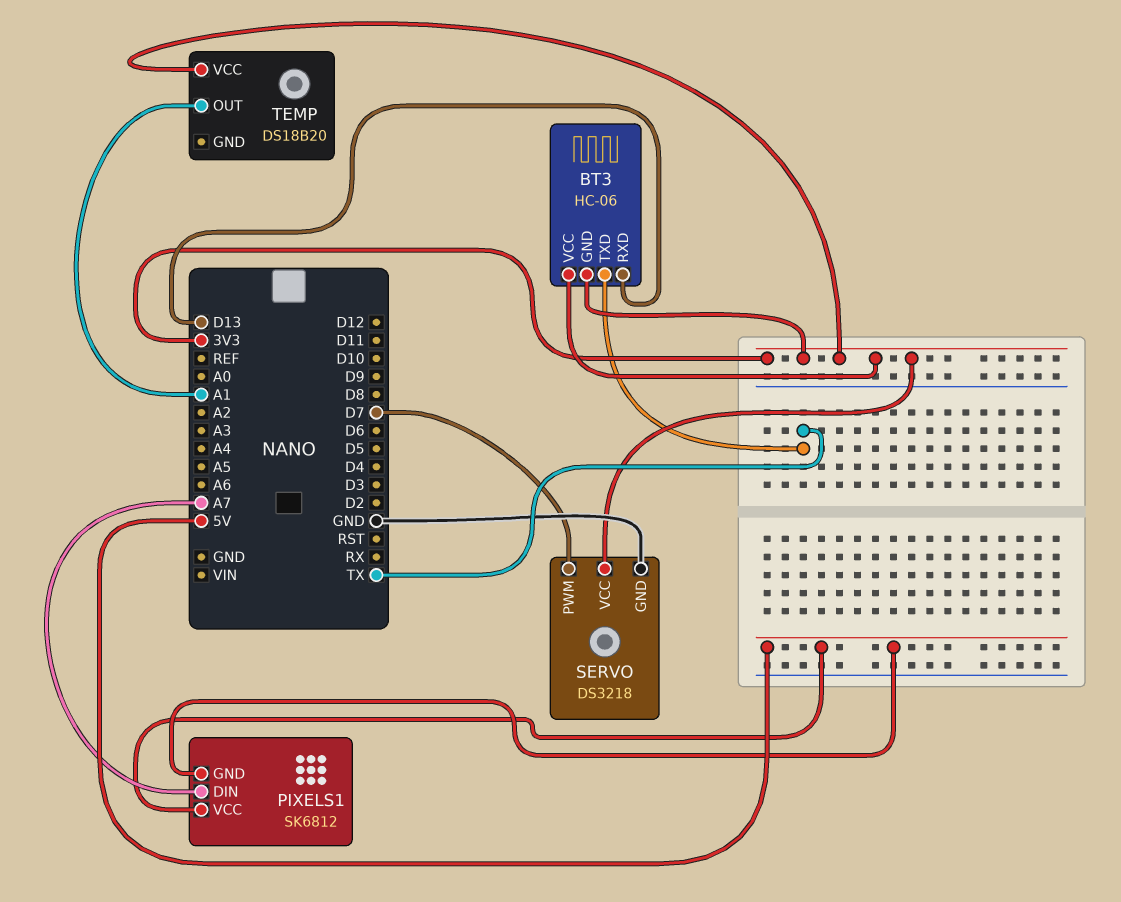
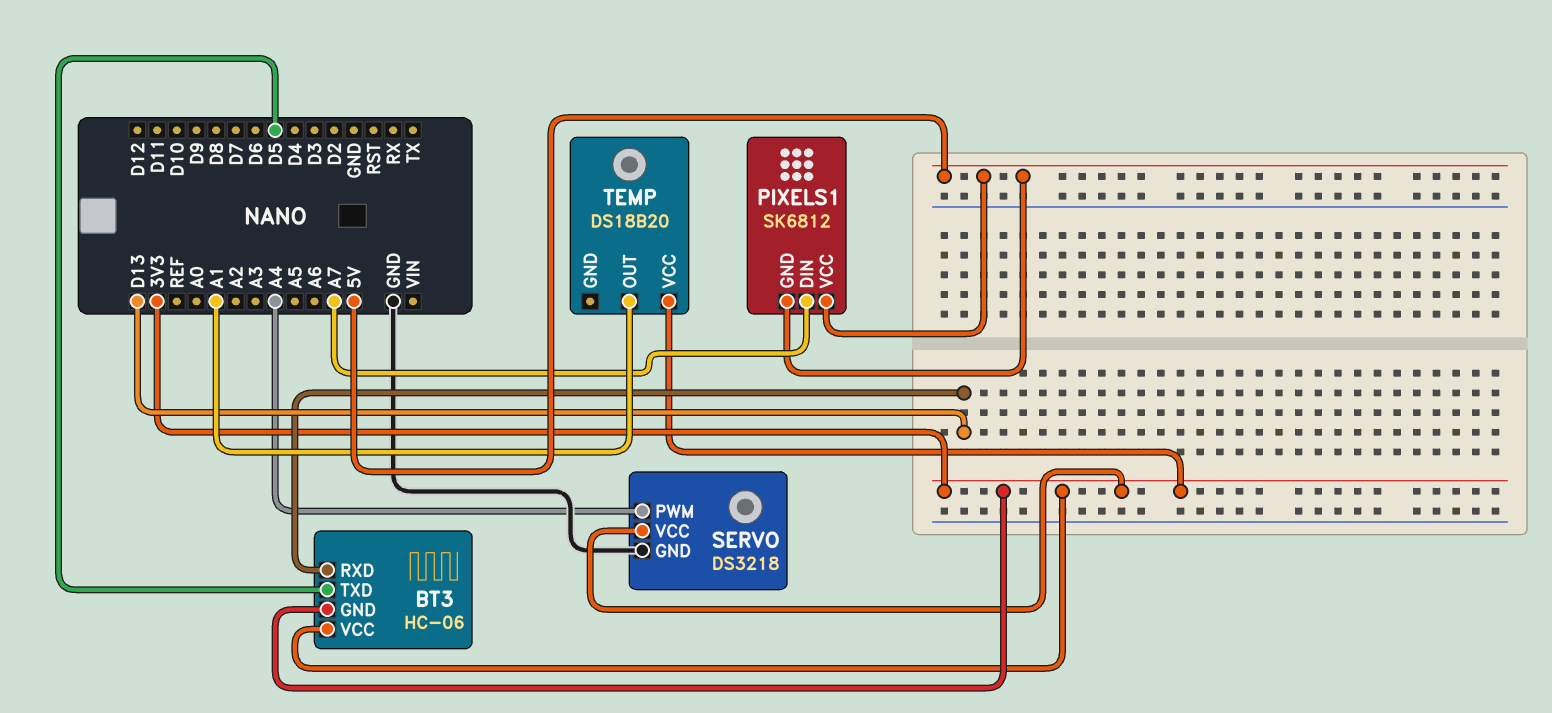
BT3 pin TXD: TX -> D5
SERVO pin PWM: D7 -> A4

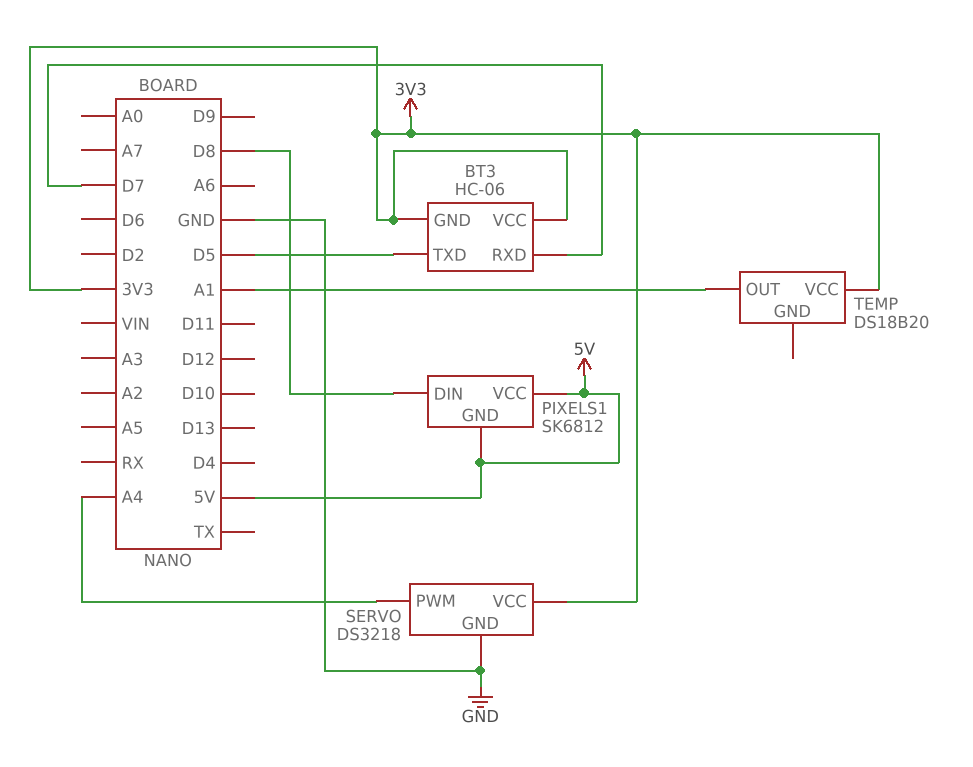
BT3 pin RXD: D13 -> D7
PIXELS1 pin DIN: A7 -> D8

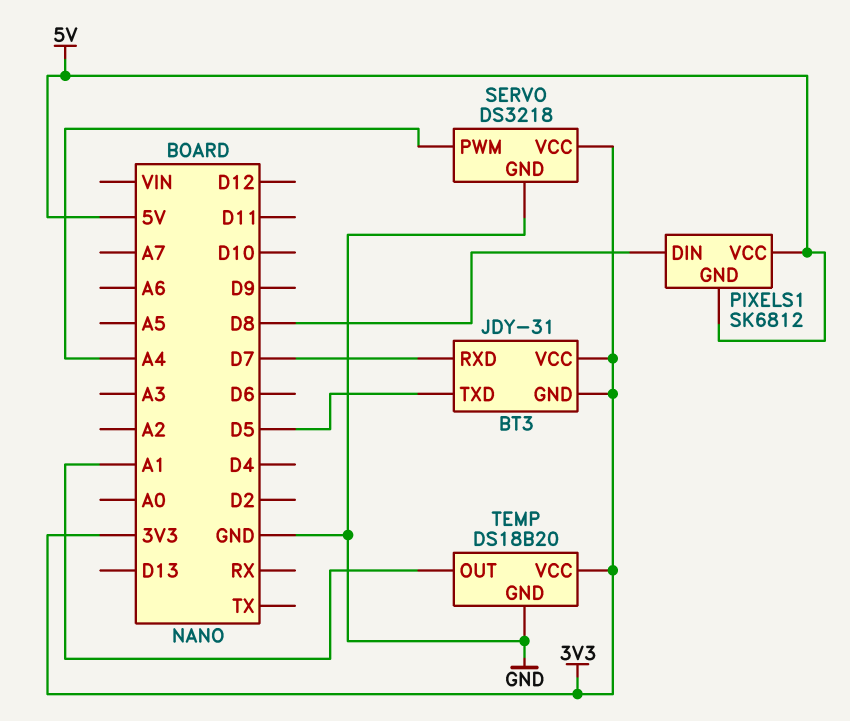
BT3: HC-06 -> JDY-31
TEMP pin GND: none -> GND

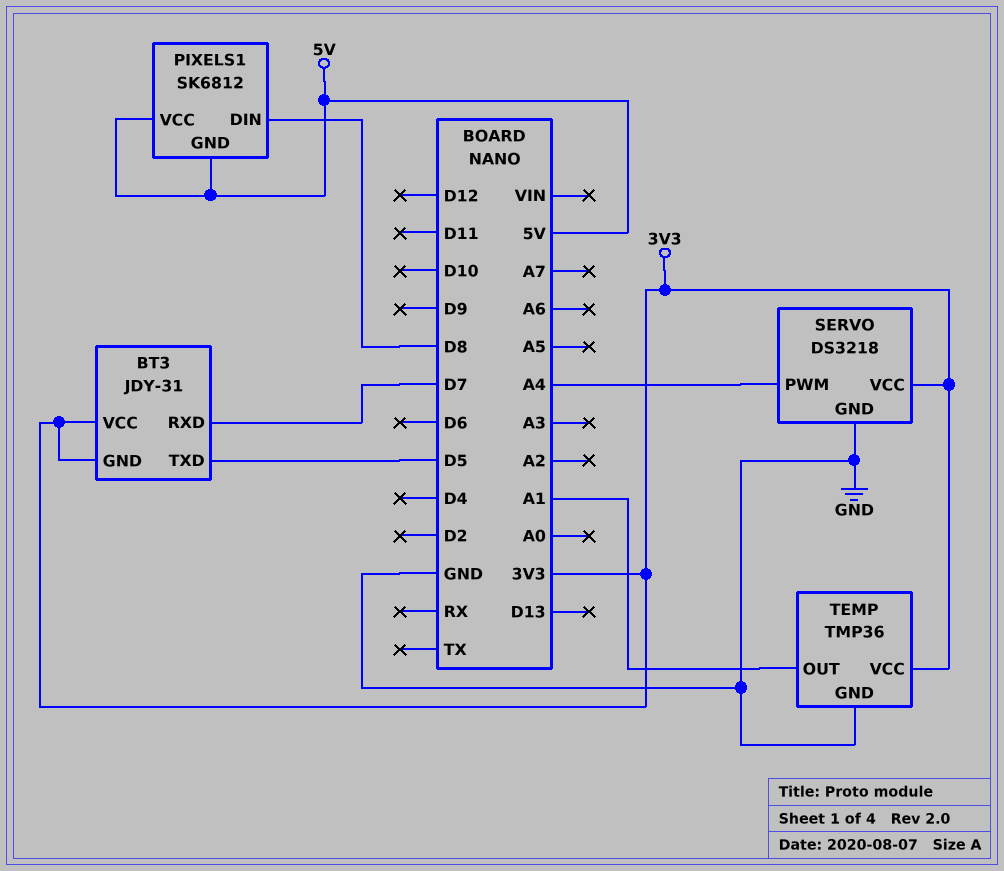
TEMP: DS18B20 -> TMP36

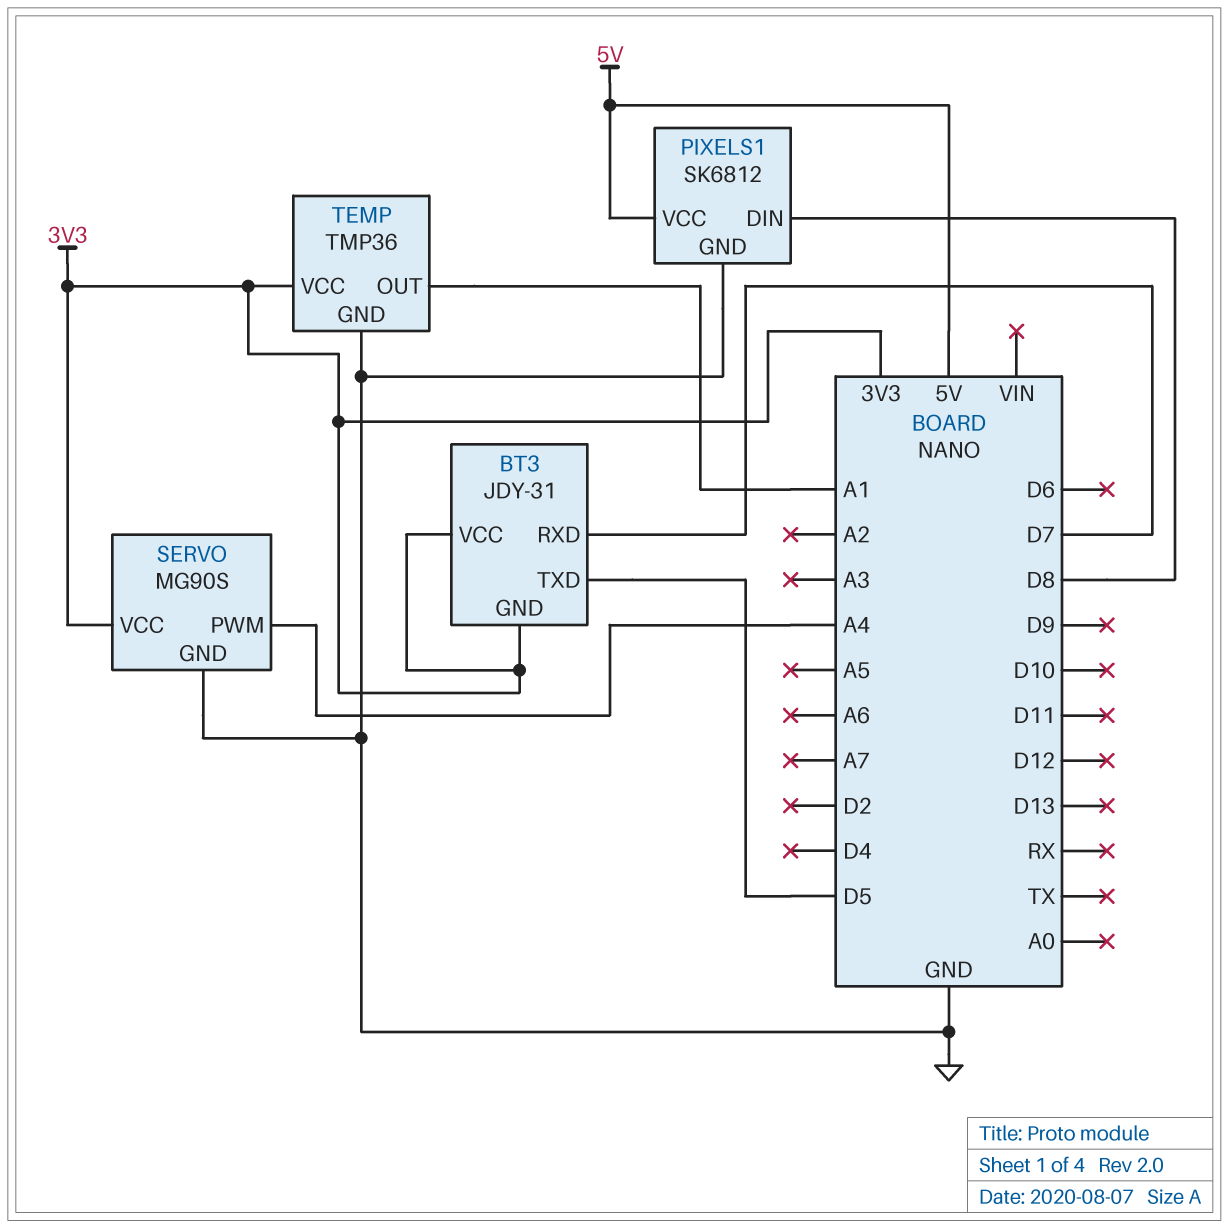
PIXELS1 pin GND: 5V -> GND
SERVO: DS3218 -> MG90S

● **What the exercise asks**
What are the lines above that hold the string "SERVO"? Copy them.

● **Written response**
SERVO pin PWM: D7 -> A4
SERVO: DS3218 -> MG90S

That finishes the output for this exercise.